Filter the entries down to the lines holding "rakieta", then copy those lines.

Data for analysis:
****************************************

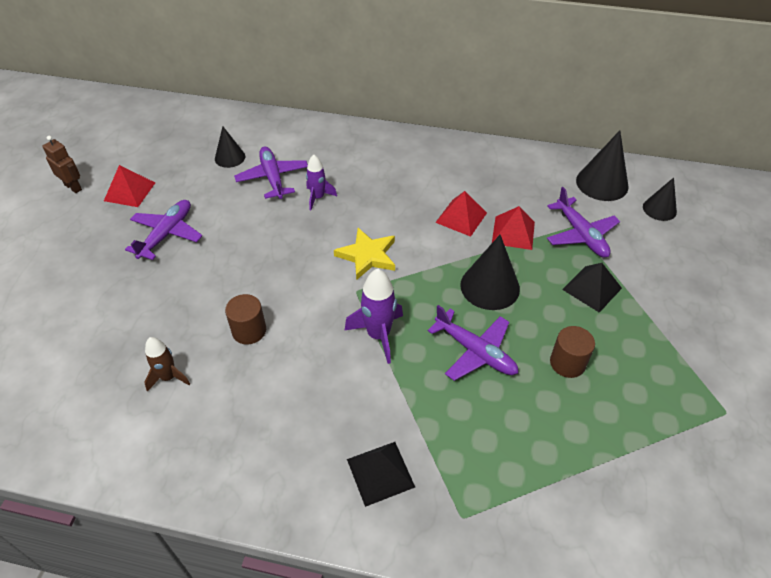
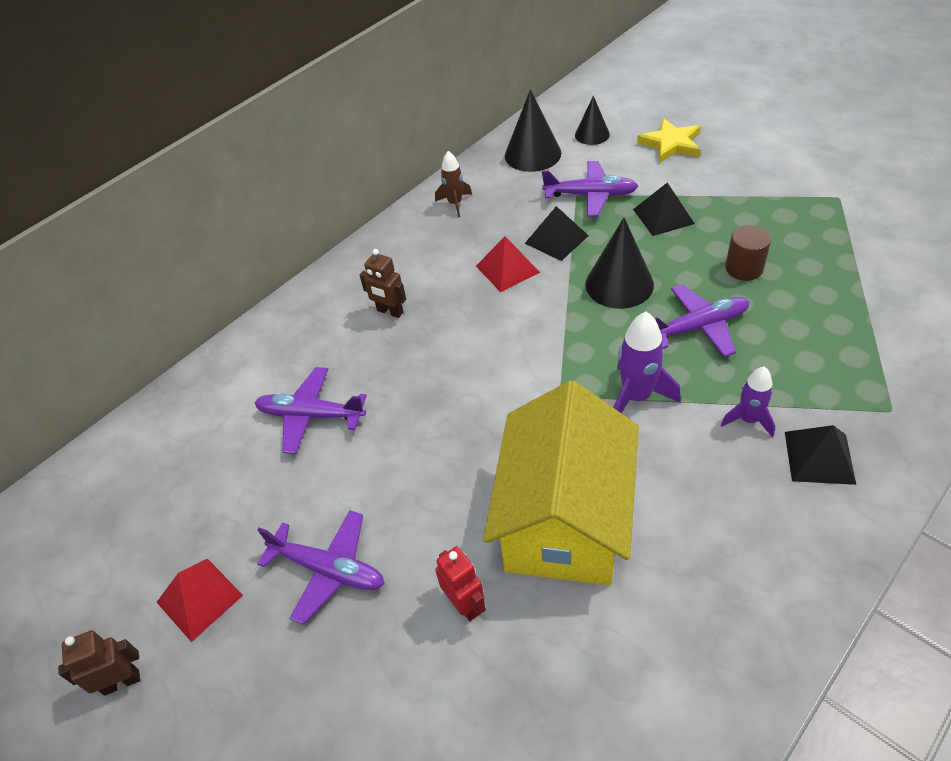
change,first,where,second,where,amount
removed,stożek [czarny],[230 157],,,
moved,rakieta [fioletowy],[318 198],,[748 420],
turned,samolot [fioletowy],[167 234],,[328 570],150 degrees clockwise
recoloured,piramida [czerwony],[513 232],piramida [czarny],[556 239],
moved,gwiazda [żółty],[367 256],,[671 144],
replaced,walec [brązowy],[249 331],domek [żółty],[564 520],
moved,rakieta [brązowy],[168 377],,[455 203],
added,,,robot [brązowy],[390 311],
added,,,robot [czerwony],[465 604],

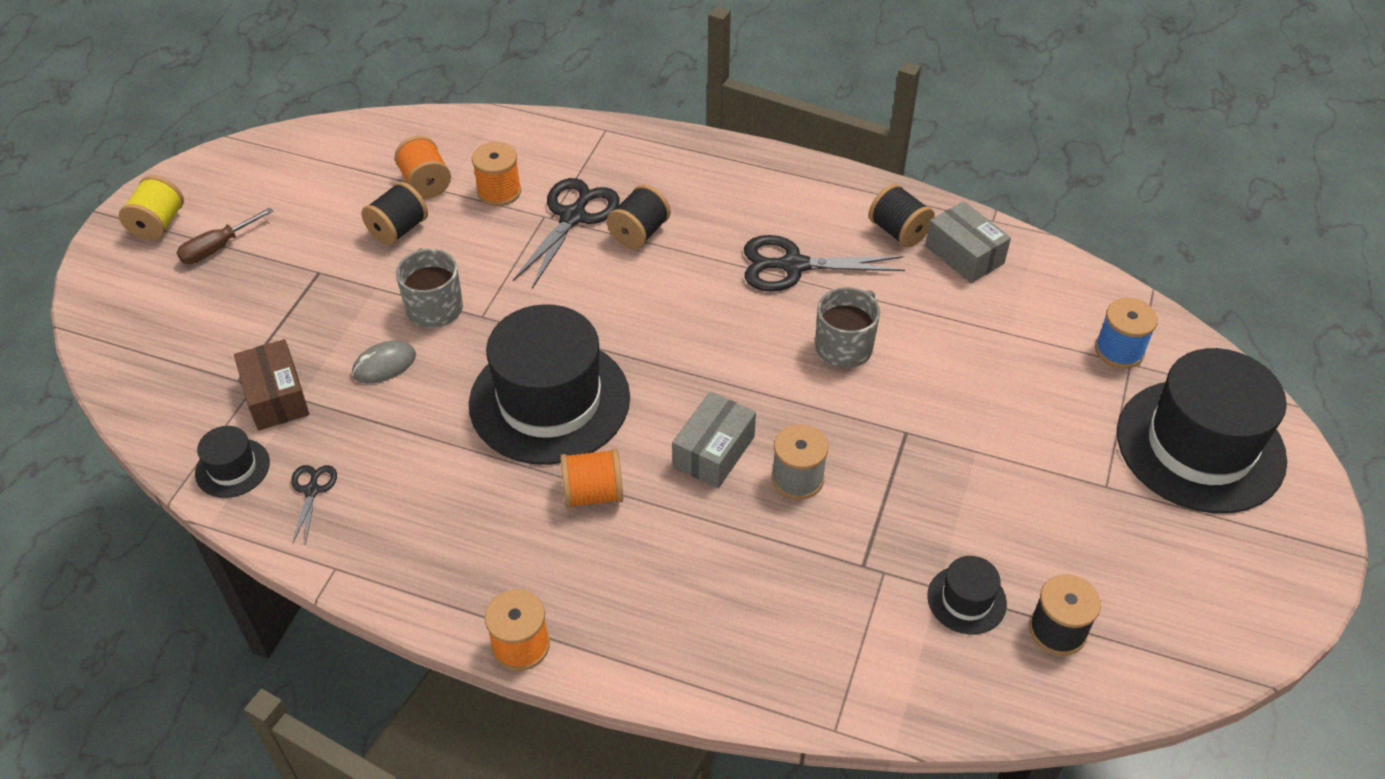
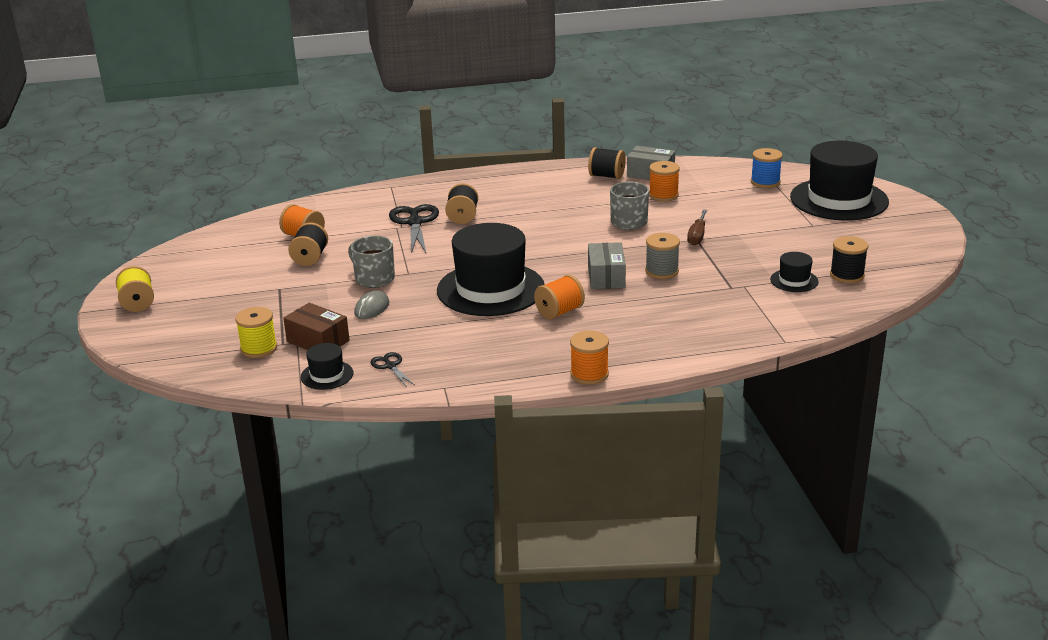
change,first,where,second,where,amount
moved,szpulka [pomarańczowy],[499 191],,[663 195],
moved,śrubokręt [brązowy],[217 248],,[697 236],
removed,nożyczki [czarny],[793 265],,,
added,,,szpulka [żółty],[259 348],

****************************************

Solution:
moved,rakieta [fioletowy],[318 198],,[748 420],
moved,rakieta [brązowy],[168 377],,[455 203],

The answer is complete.